◆ Exercise directions
Return, word for word, only the lines of the data below that lie between the line with "D2: schottky 1N5817" and the line with "R8: 820 (GND, VC) -> 1.8k (GND, VC)", those two lines included.

◆ Data to process
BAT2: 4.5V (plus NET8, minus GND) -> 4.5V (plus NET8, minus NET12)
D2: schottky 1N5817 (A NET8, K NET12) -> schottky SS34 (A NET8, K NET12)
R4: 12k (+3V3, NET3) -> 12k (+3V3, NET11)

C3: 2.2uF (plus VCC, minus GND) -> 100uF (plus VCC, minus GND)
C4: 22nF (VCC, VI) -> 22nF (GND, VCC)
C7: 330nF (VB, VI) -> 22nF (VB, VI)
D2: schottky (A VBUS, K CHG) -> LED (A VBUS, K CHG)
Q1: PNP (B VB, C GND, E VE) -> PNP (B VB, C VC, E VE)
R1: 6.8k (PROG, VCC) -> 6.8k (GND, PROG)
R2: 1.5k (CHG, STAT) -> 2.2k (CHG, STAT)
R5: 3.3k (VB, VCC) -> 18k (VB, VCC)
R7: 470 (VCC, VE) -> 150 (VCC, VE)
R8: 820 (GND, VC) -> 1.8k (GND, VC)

* * *

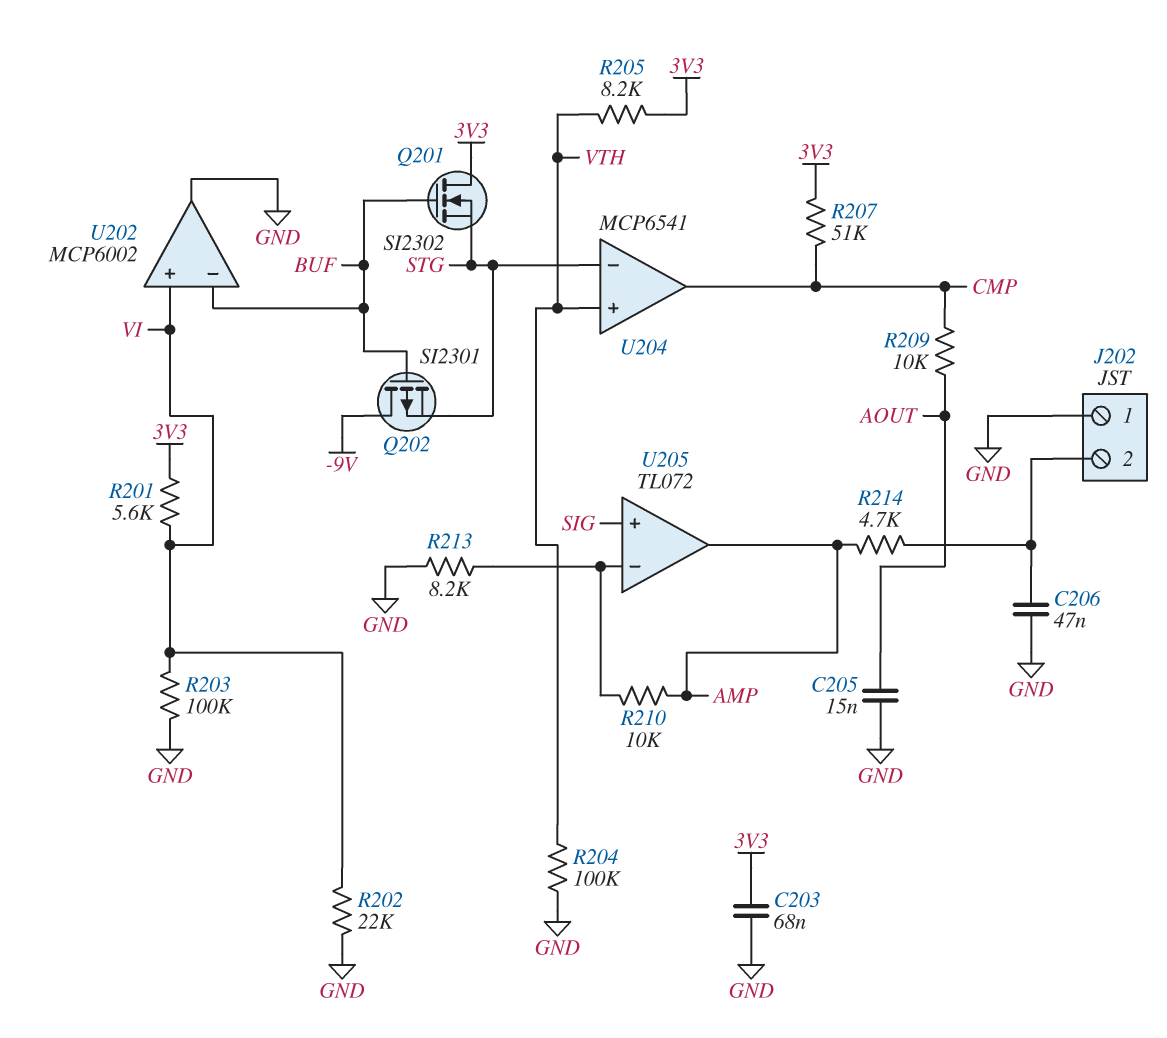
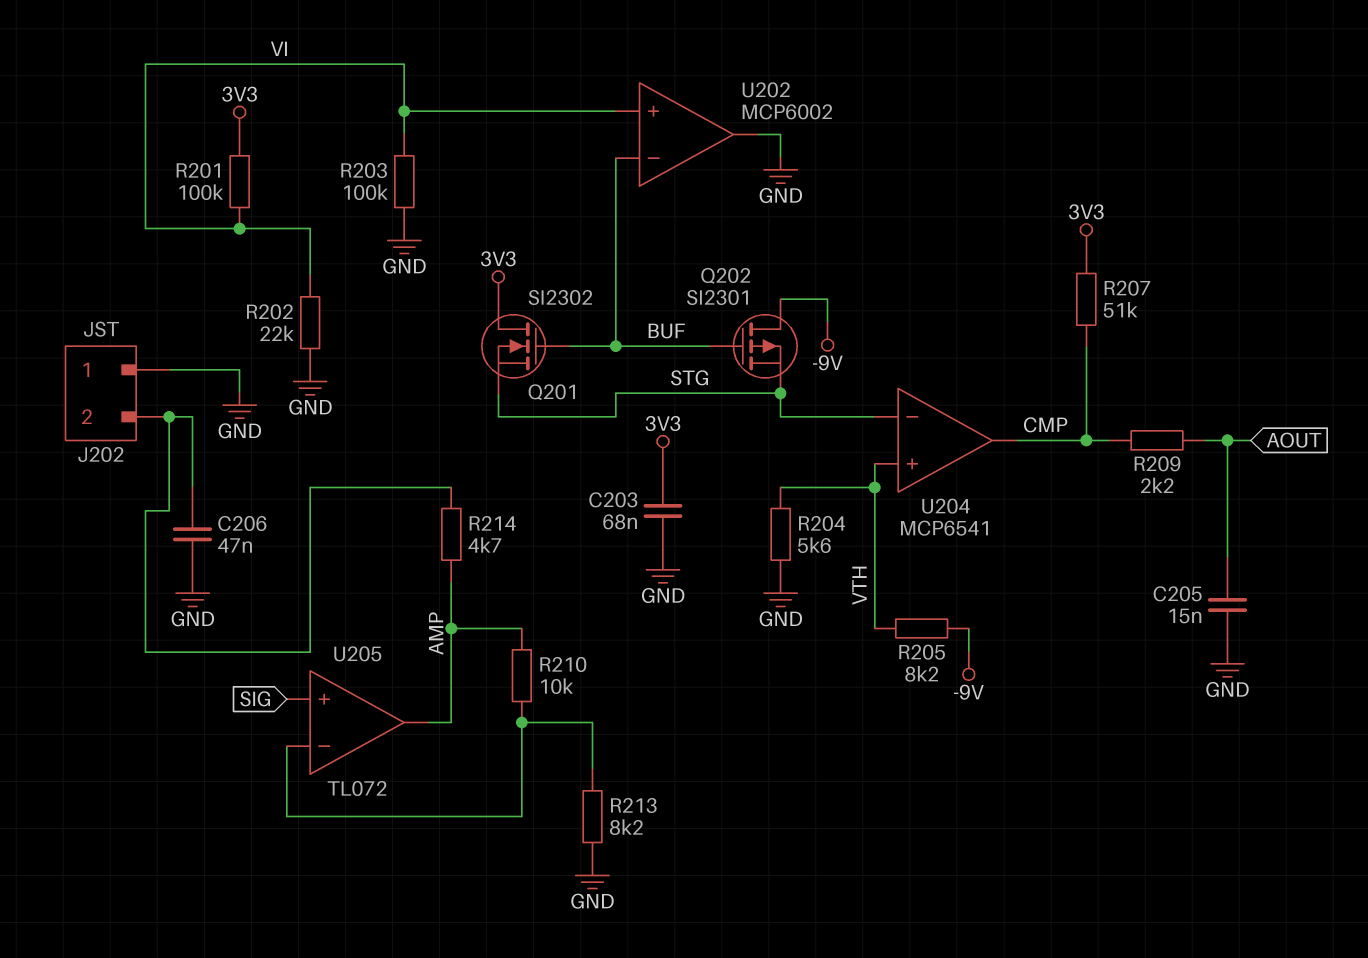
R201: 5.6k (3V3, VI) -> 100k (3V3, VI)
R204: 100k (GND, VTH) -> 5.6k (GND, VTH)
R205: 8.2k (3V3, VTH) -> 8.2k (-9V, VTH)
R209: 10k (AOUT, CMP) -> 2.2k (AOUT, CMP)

* * *

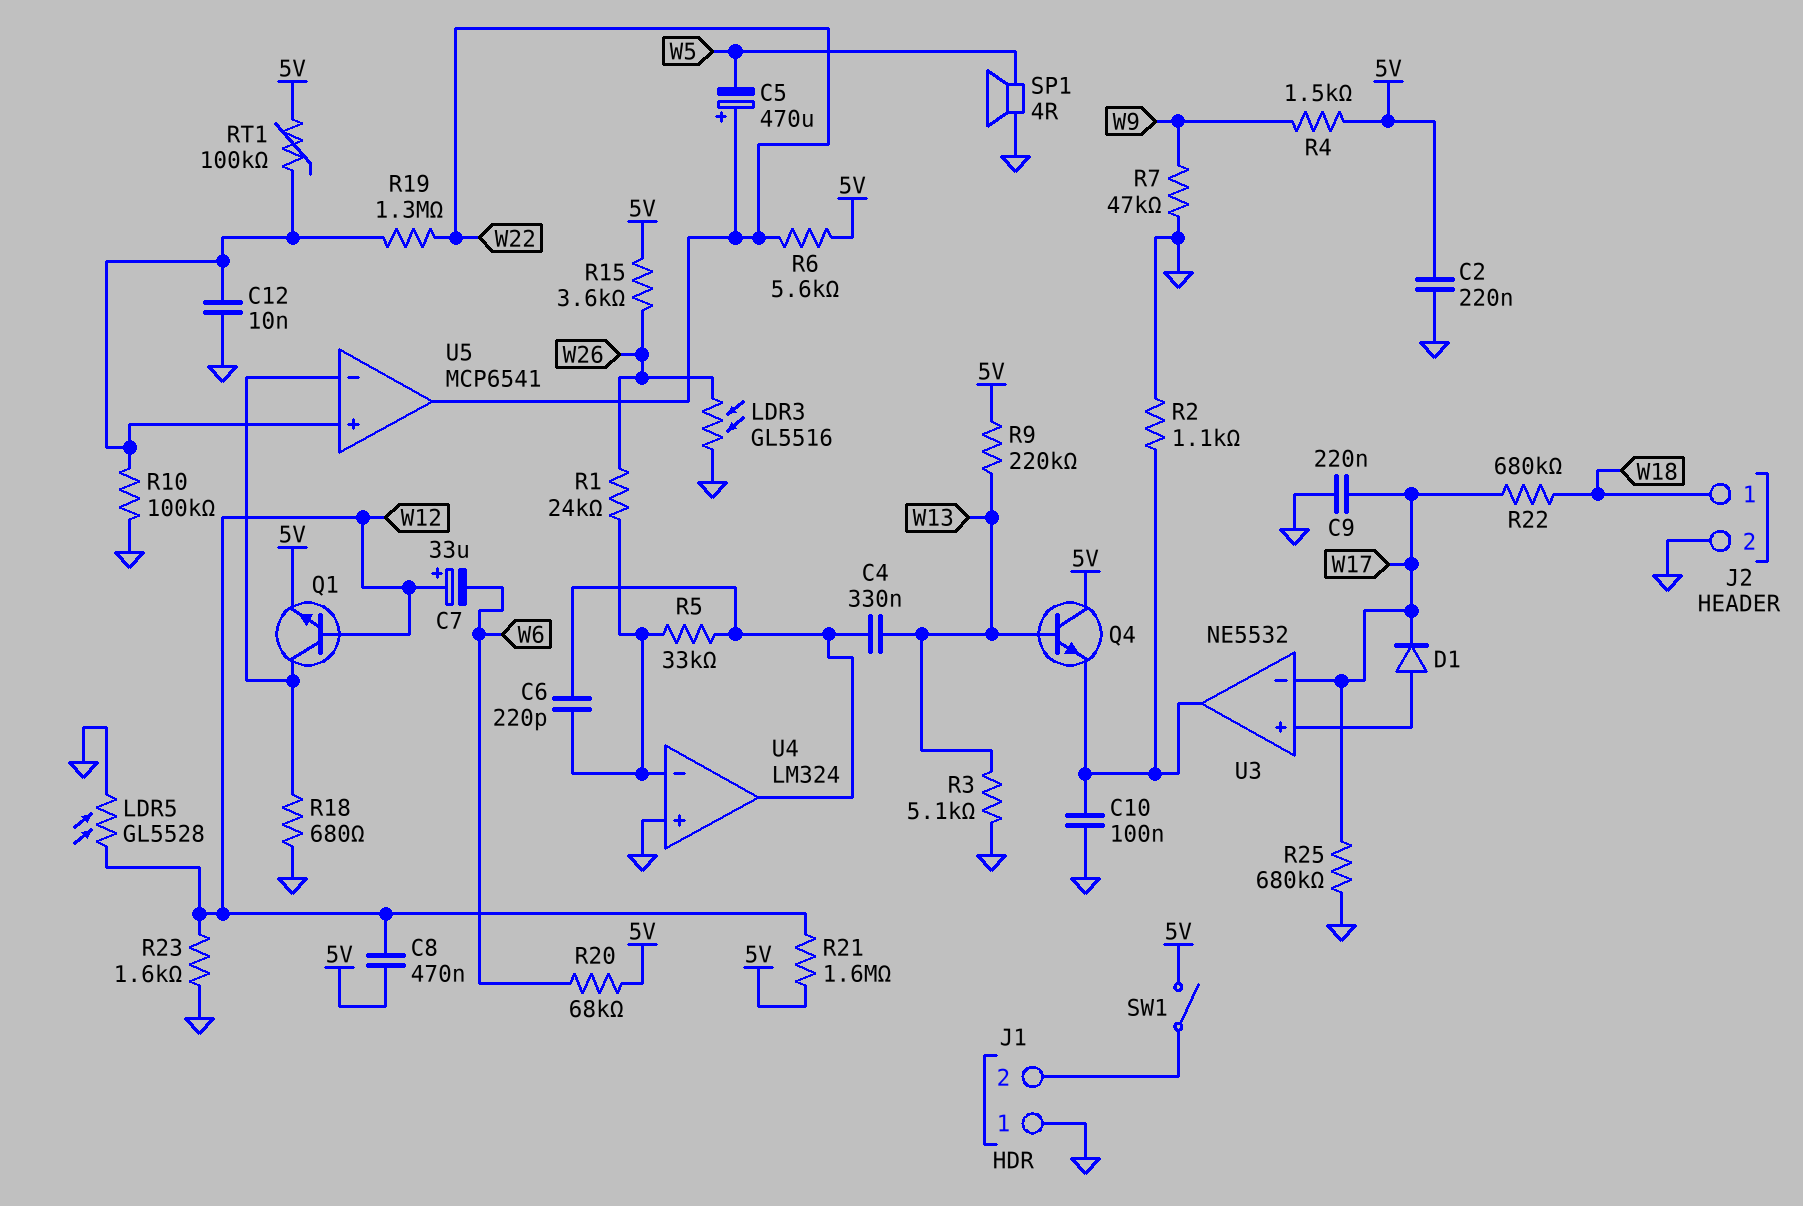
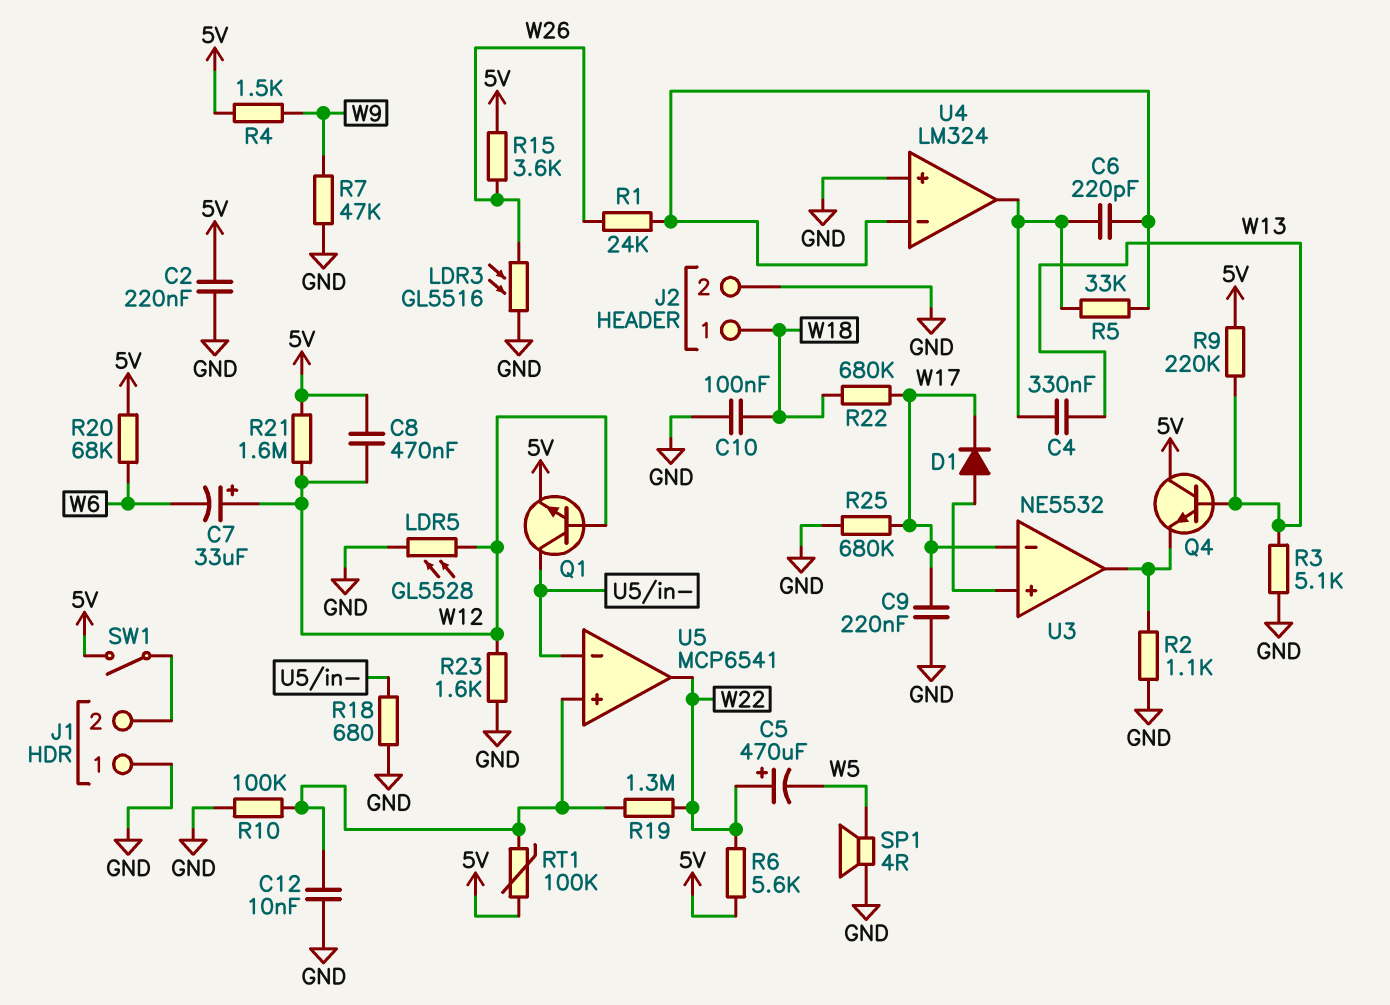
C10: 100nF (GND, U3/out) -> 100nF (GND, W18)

◆ Output
D2: schottky 1N5817 (A NET8, K NET12) -> schottky SS34 (A NET8, K NET12)
R4: 12k (+3V3, NET3) -> 12k (+3V3, NET11)

C3: 2.2uF (plus VCC, minus GND) -> 100uF (plus VCC, minus GND)
C4: 22nF (VCC, VI) -> 22nF (GND, VCC)
C7: 330nF (VB, VI) -> 22nF (VB, VI)
D2: schottky (A VBUS, K CHG) -> LED (A VBUS, K CHG)
Q1: PNP (B VB, C GND, E VE) -> PNP (B VB, C VC, E VE)
R1: 6.8k (PROG, VCC) -> 6.8k (GND, PROG)
R2: 1.5k (CHG, STAT) -> 2.2k (CHG, STAT)
R5: 3.3k (VB, VCC) -> 18k (VB, VCC)
R7: 470 (VCC, VE) -> 150 (VCC, VE)
R8: 820 (GND, VC) -> 1.8k (GND, VC)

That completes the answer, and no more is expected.